Problem to solve: A word-for-word copy of every entry below is required; the images do not belong in it.

+++ Input data

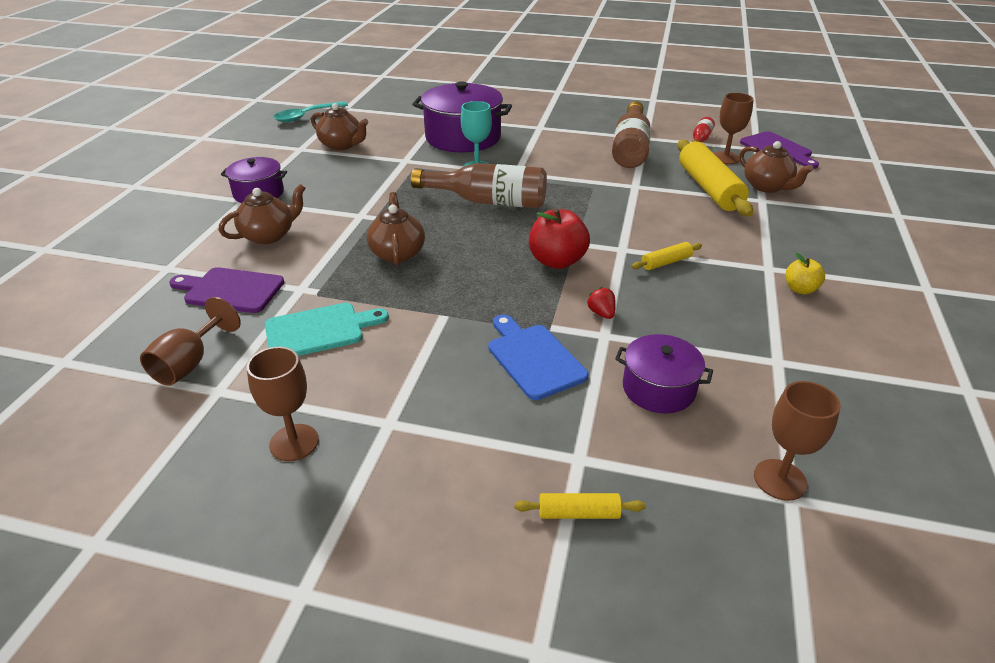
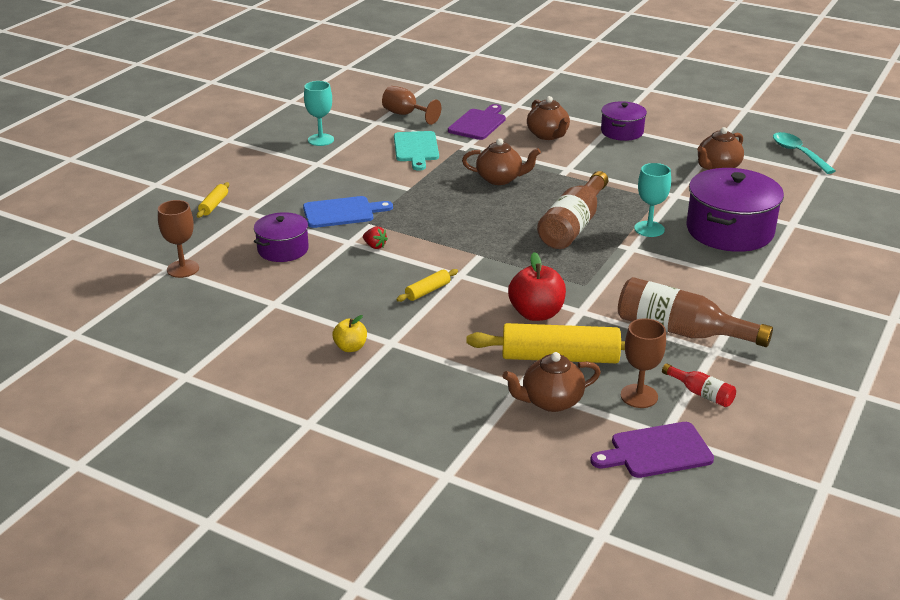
camera: 105 degrees right, 5 degrees down
brown goblet [247,347,319,461] -> turquoise goblet [304,81,334,146]
red apple [529,209,590,269] -> red apple moved to [508,252,566,321]
red strawberry [587,287,616,319] -> red strawberry turned 45 degrees clockwise [363,227,388,249]
yellow rolling pin [631,242,702,270] -> yellow rolling pin turned 60 degrees clockwise [397,269,458,302]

++++++

Response below:
camera: 105 degrees right, 5 degrees down
brown goblet [247,347,319,461] -> turquoise goblet [304,81,334,146]
red apple [529,209,590,269] -> red apple moved to [508,252,566,321]
red strawberry [587,287,616,319] -> red strawberry turned 45 degrees clockwise [363,227,388,249]
yellow rolling pin [631,242,702,270] -> yellow rolling pin turned 60 degrees clockwise [397,269,458,302]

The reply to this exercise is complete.